* _ACTION ITEM_
Your answer should be every line of the records that contains the word "noir", copied as it stands.

* _INFORMATION_
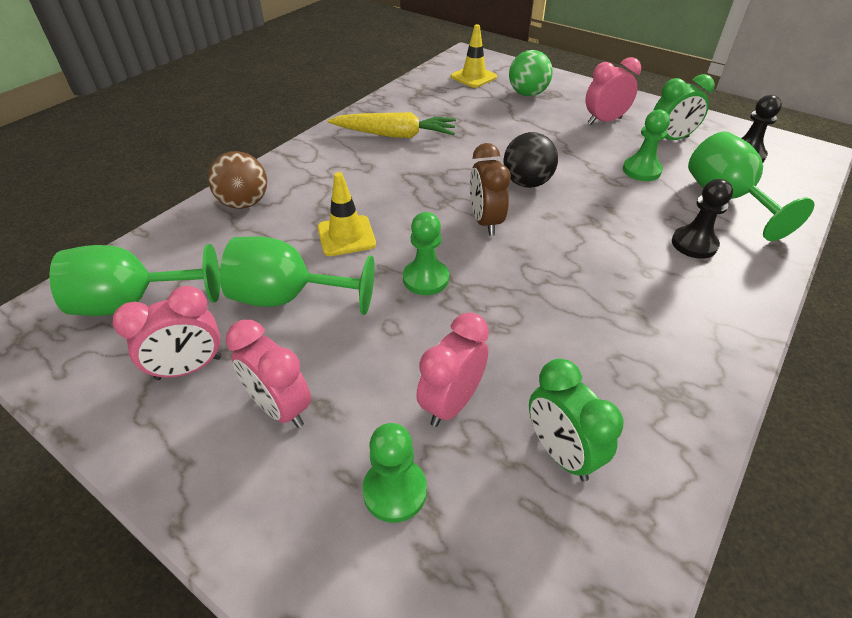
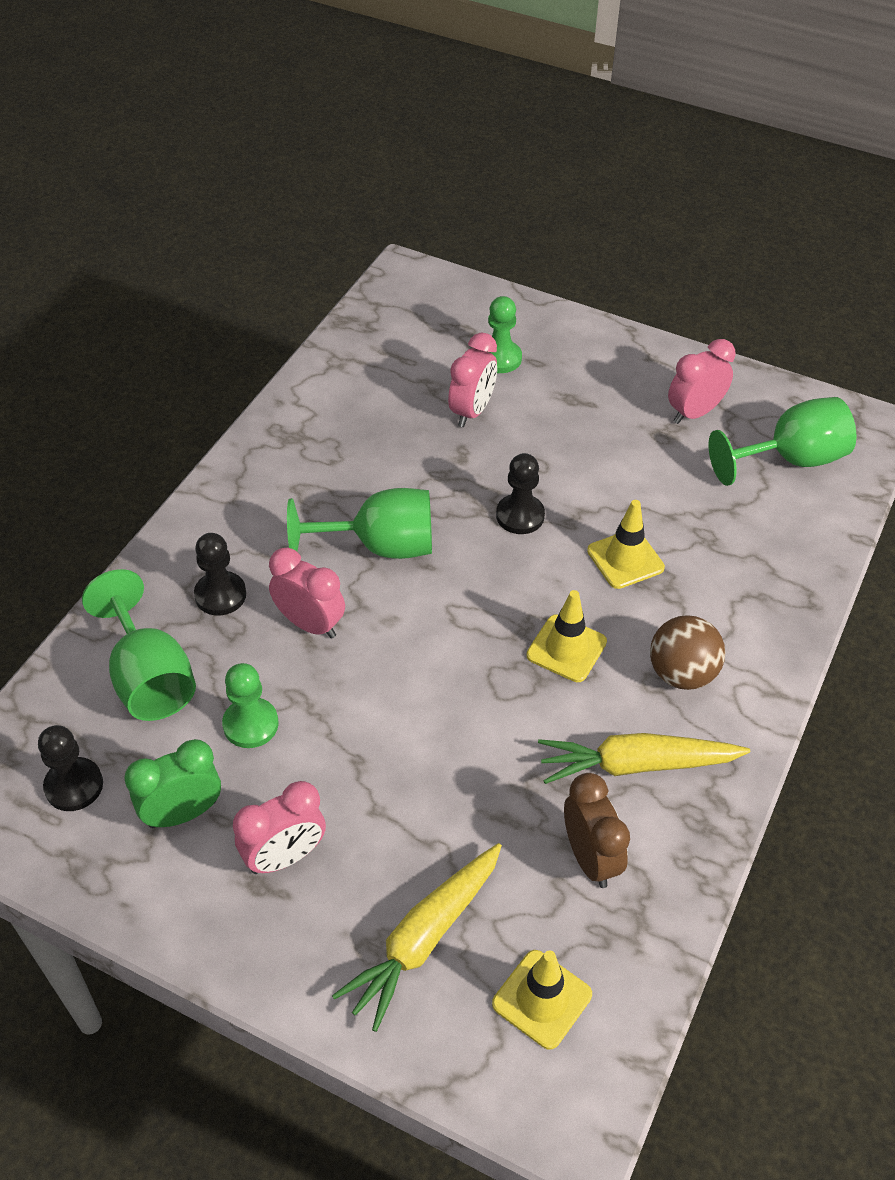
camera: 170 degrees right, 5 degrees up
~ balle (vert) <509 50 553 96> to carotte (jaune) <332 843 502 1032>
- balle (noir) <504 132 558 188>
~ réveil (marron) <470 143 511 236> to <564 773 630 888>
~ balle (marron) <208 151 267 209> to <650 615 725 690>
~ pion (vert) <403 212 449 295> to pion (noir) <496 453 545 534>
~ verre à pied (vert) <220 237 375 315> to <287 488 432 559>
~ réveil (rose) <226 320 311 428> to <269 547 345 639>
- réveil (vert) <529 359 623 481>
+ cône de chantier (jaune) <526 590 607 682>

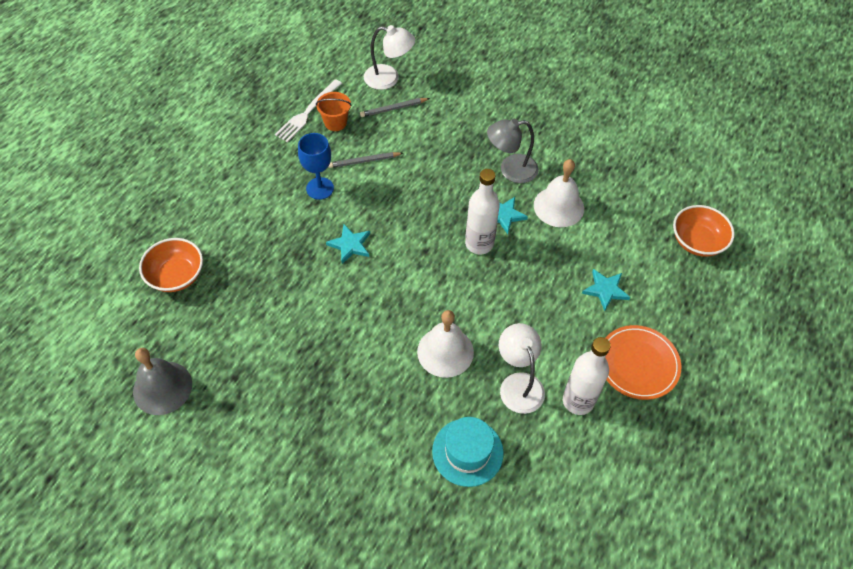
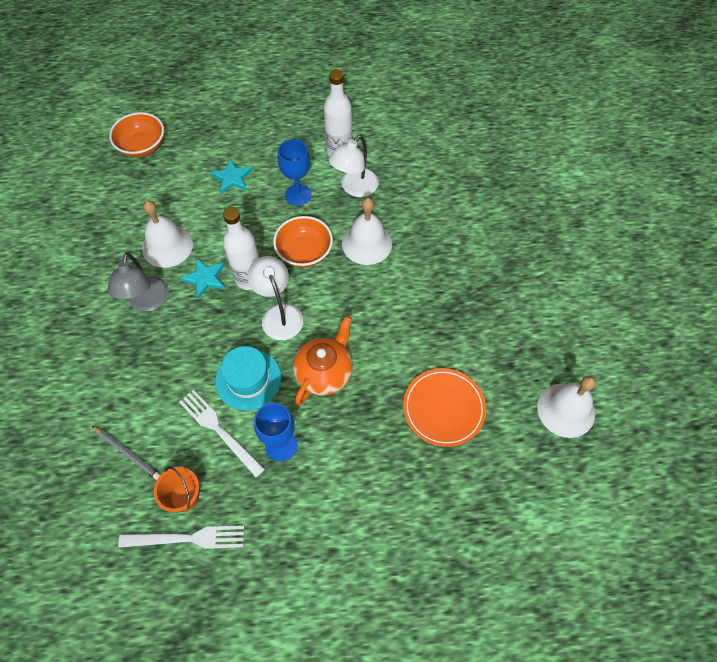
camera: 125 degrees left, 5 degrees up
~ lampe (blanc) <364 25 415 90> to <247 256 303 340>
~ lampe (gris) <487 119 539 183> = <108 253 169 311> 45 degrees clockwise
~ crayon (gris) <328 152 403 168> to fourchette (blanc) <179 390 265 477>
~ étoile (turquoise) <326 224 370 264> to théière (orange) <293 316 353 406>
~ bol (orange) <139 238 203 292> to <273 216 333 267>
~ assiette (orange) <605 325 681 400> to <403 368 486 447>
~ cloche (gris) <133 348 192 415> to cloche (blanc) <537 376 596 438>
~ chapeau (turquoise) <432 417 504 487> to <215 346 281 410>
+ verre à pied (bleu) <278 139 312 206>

* _ANSWER TO THE PROBLEM_
- balle (noir) <504 132 558 188>
~ pion (vert) <403 212 449 295> to pion (noir) <496 453 545 534>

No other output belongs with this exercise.